DATA PROVIDED Block Start

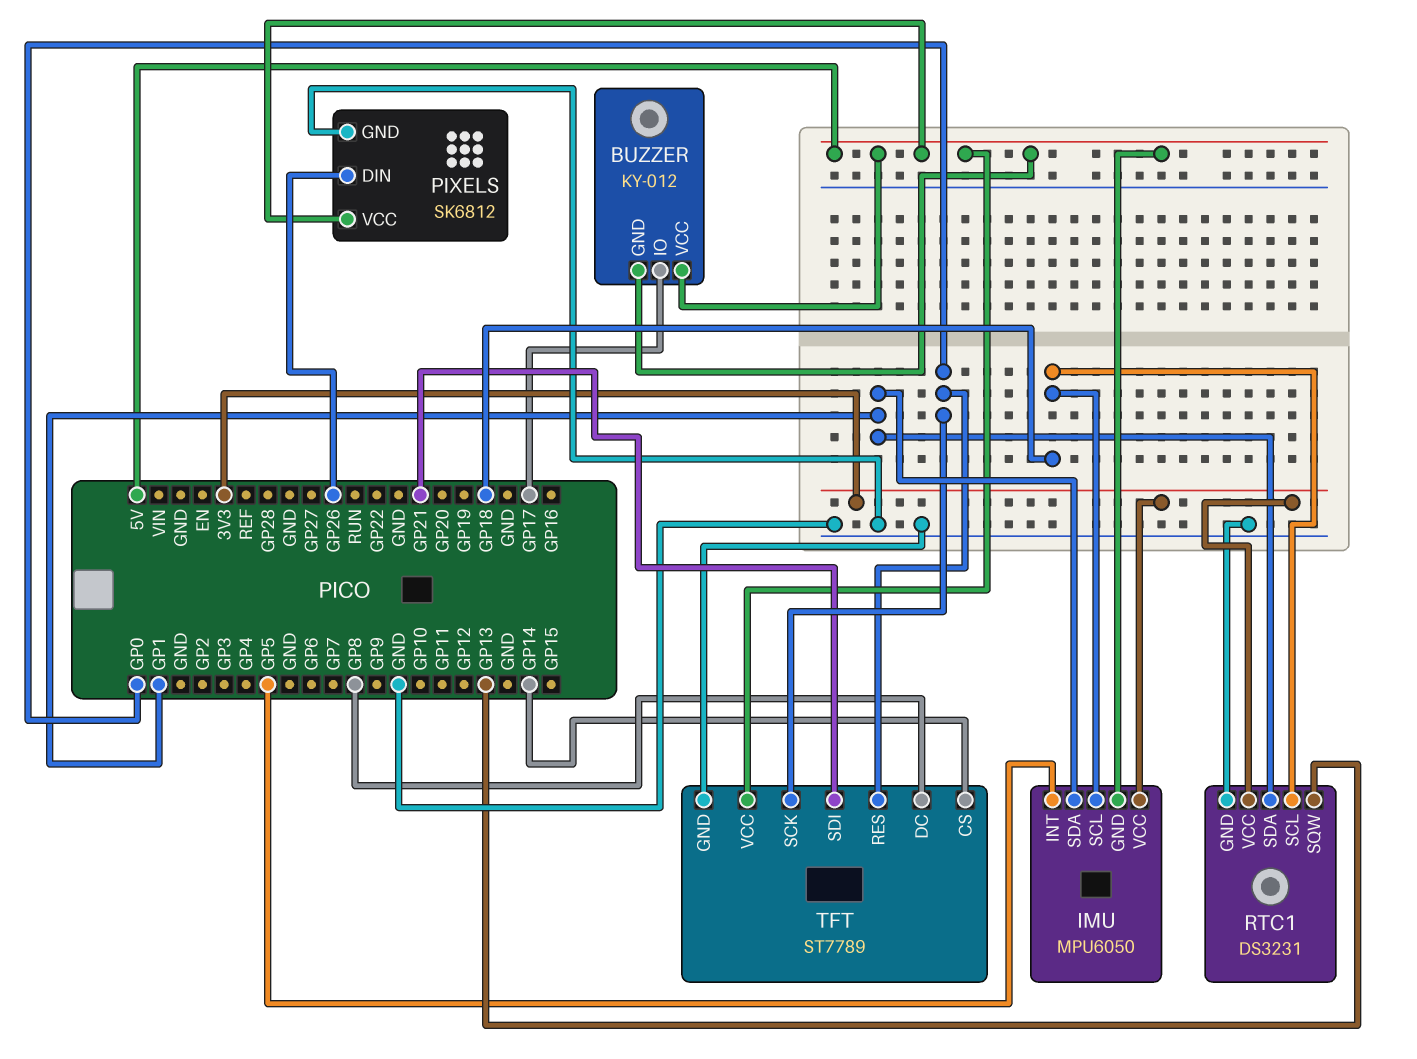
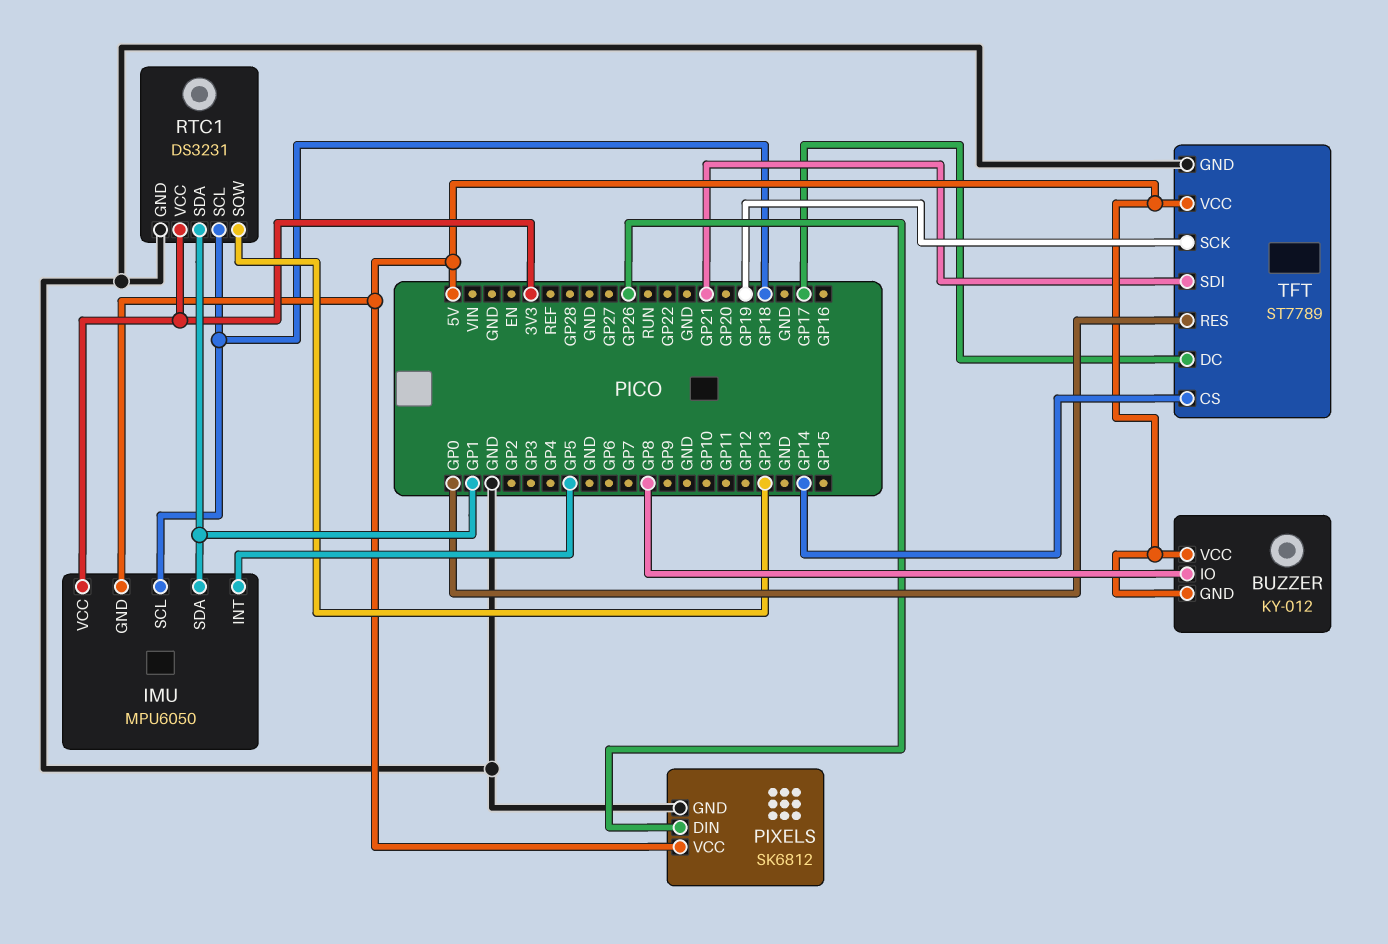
BUZZER pin IO: GP17 -> GP8
TFT pin DC: GP8 -> GP17
TFT pin SCK: GP0 -> GP19

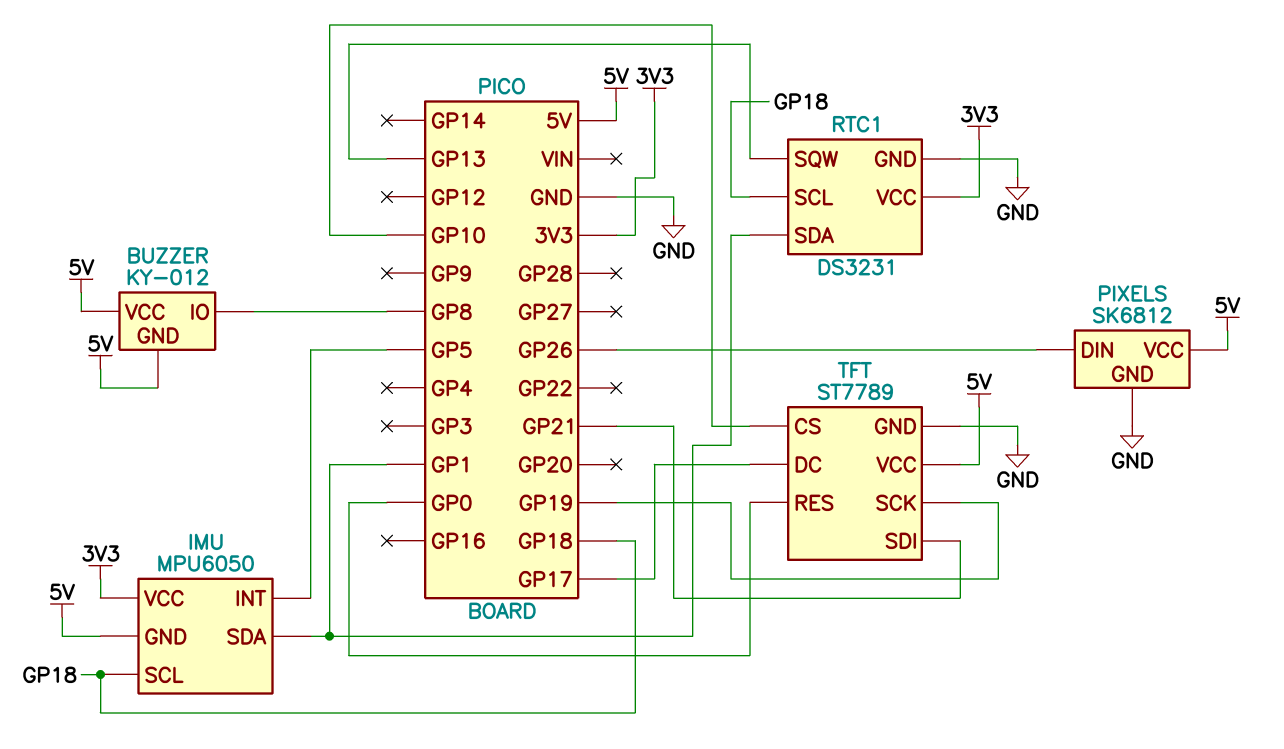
TFT pin CS: GP14 -> GP10

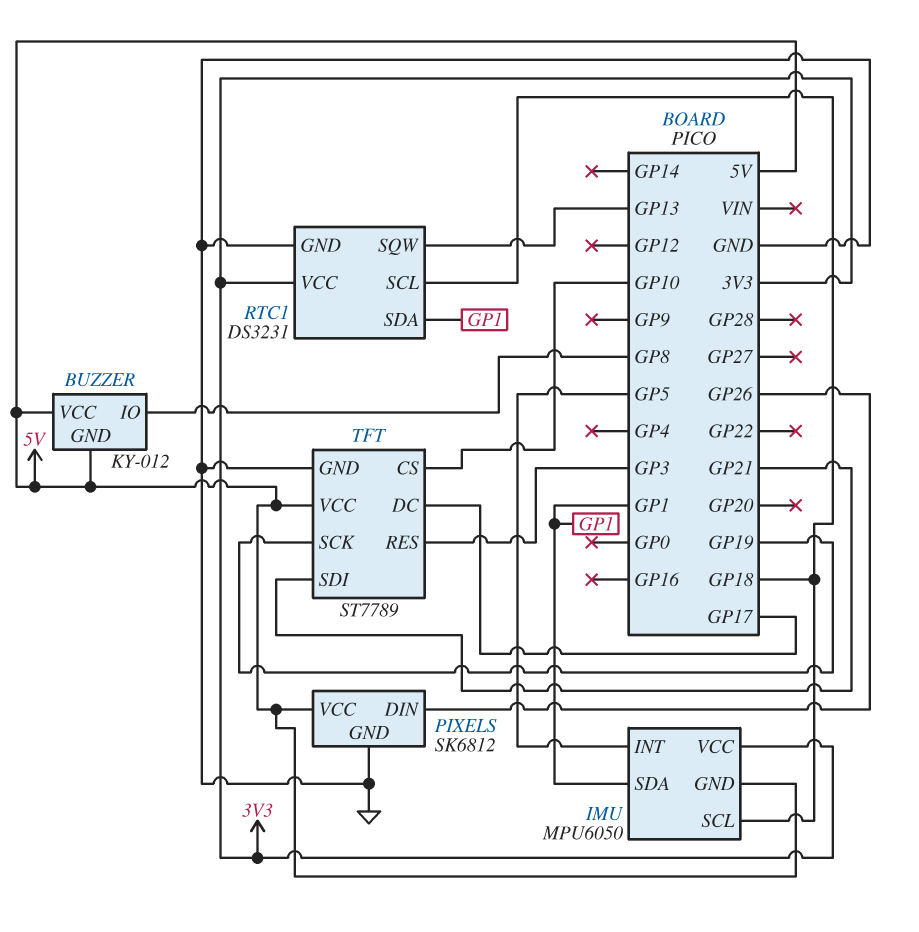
TFT pin RES: GP0 -> GP3

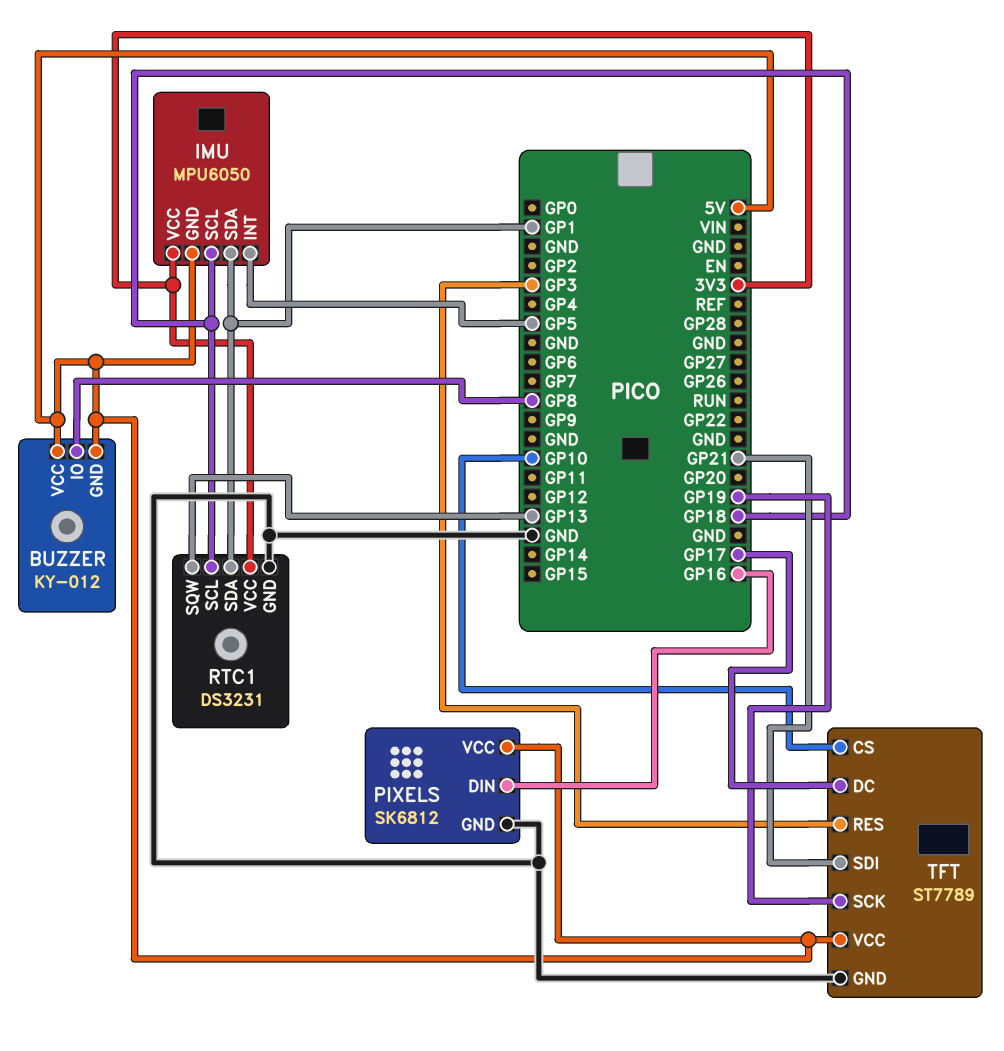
PIXELS pin DIN: GP26 -> GP16

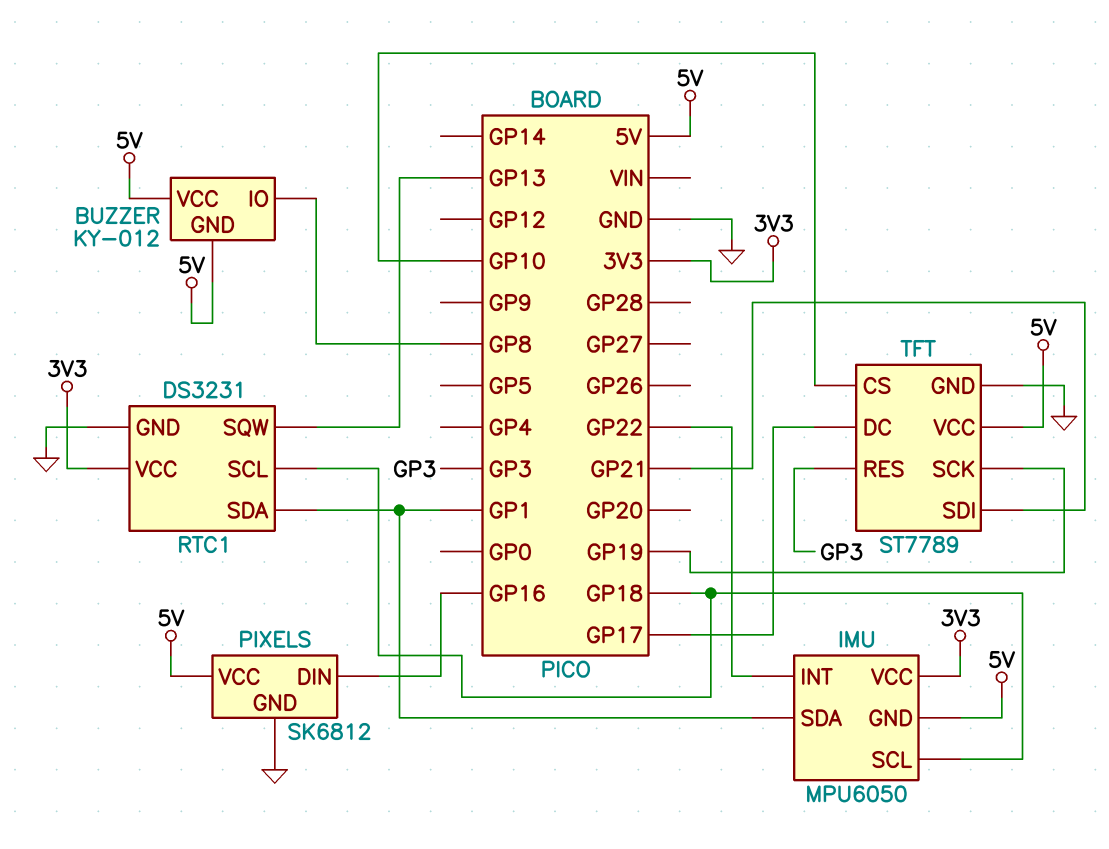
IMU pin INT: GP5 -> GP22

DATA PROVIDED Block End

▶ [TASK] Copy out only the lines from the one containing "TFT pin RES: GP0 -> GP3" to the end of the entries, unchanged. Drop the pictures.

▶ [RESULT OF THE EXERCISE]
TFT pin RES: GP0 -> GP3

PIXELS pin DIN: GP26 -> GP16

IMU pin INT: GP5 -> GP22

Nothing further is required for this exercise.